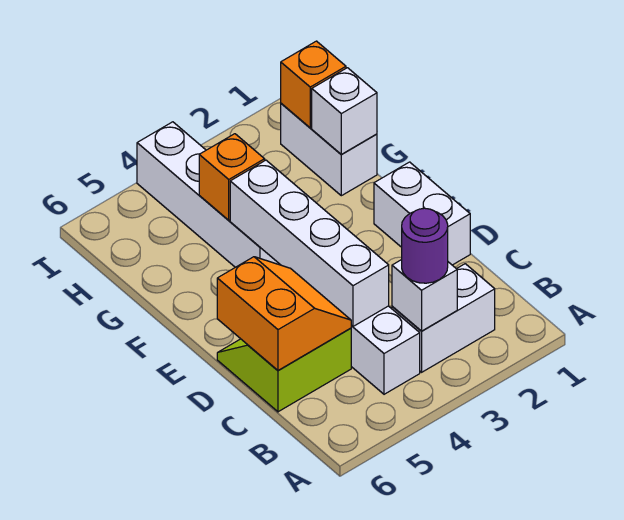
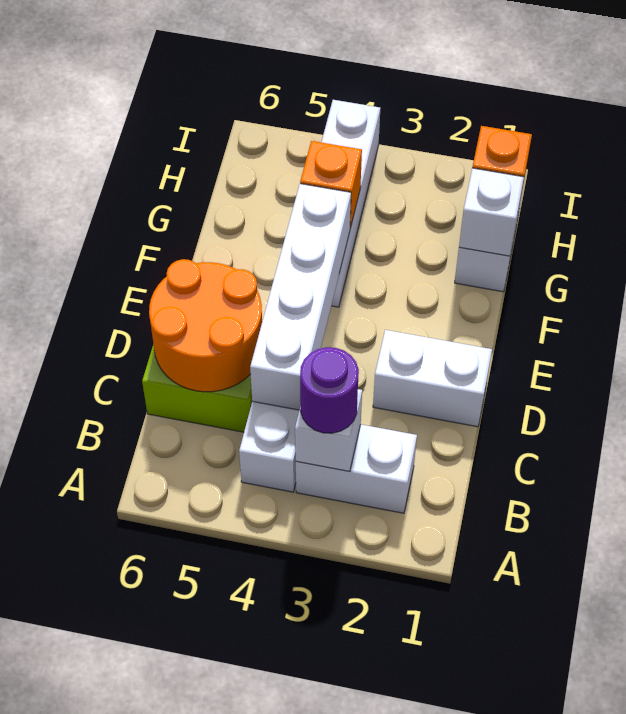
orange slope C5:D6 level 2 top 6 -> orange round brick C5:D6 level 2
white brick D1:E1 level 1 -> white brick D1:D2 level 1

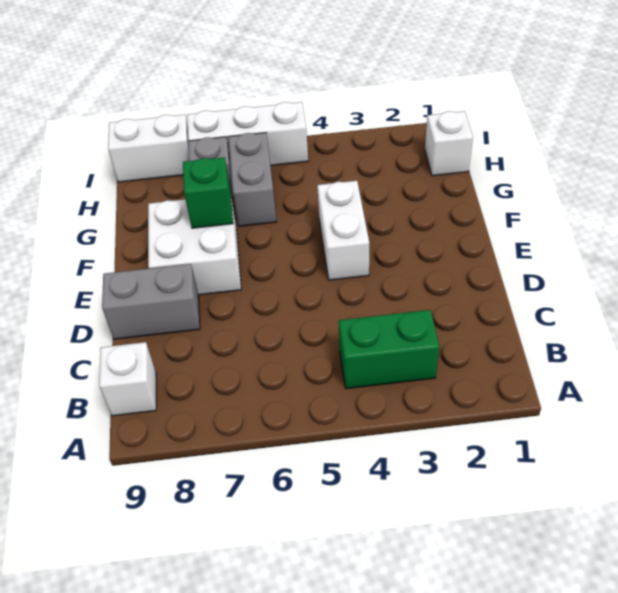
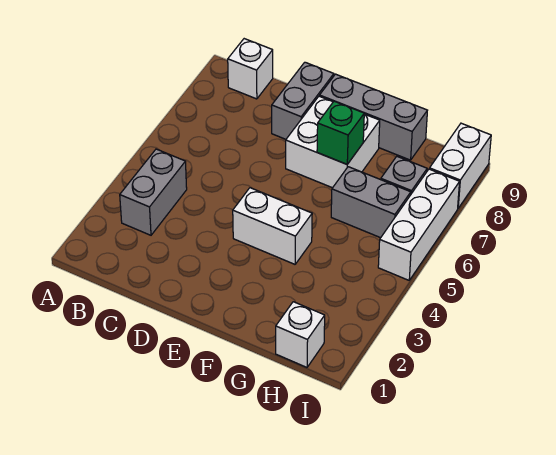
green brick B3:B4 level 1 -> grey brick B3:B4 level 1
none -> grey brick E9:G9 level 1

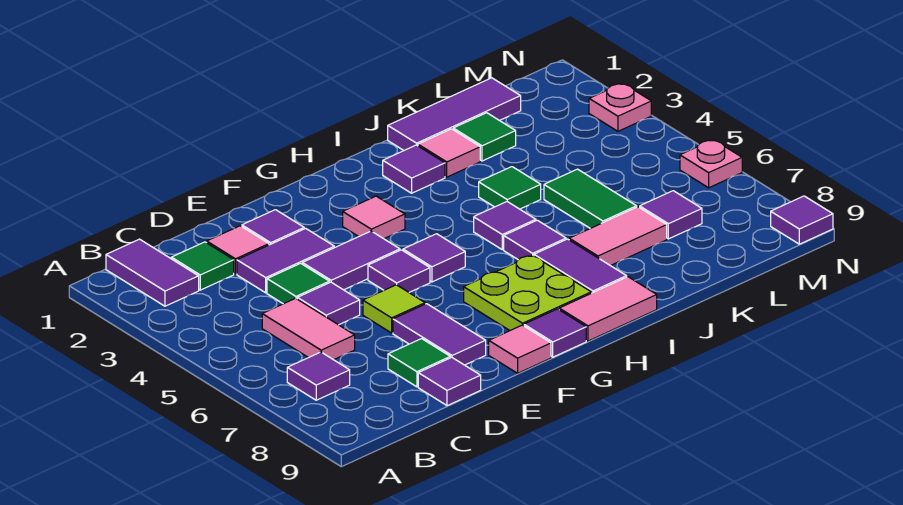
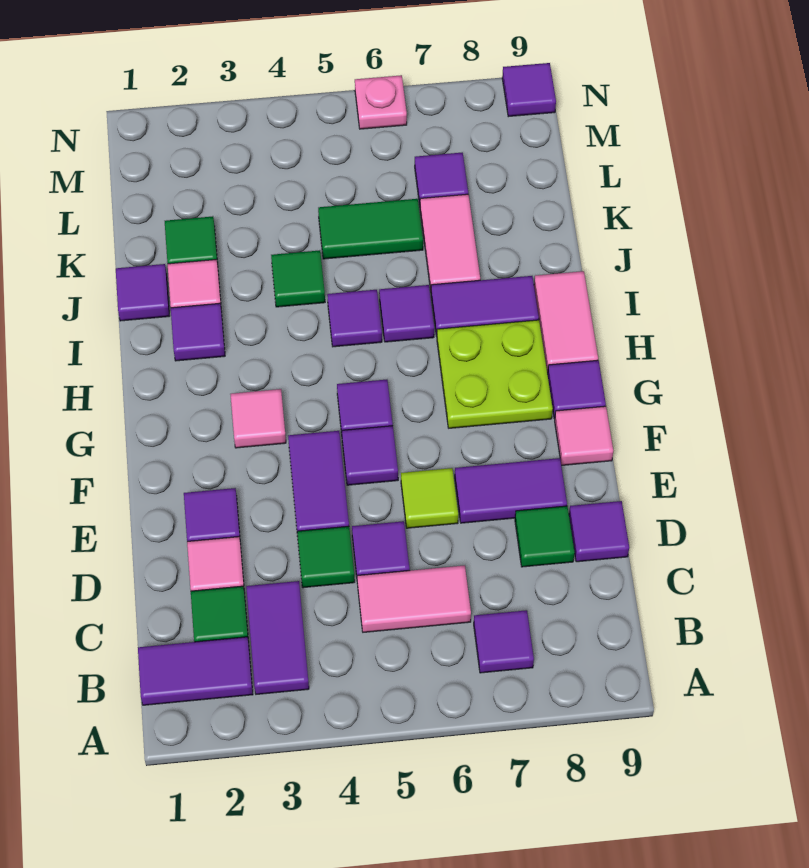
purple tile D3:E3 level 1 -> purple tile B3:C3 level 1
purple tile J1:L1 level 1 -> purple tile J1 level 1
pink plate N3 level 1 -> none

**Required action**. Write out the listing word for word, omitting the pictures it holds.

**Answer for the task**.
orange slope C5:D6 level 2 top 6 -> orange round brick C5:D6 level 2
white brick D1:E1 level 1 -> white brick D1:D2 level 1

green brick B3:B4 level 1 -> grey brick B3:B4 level 1
none -> grey brick E9:G9 level 1

purple tile D3:E3 level 1 -> purple tile B3:C3 level 1
purple tile J1:L1 level 1 -> purple tile J1 level 1
pink plate N3 level 1 -> none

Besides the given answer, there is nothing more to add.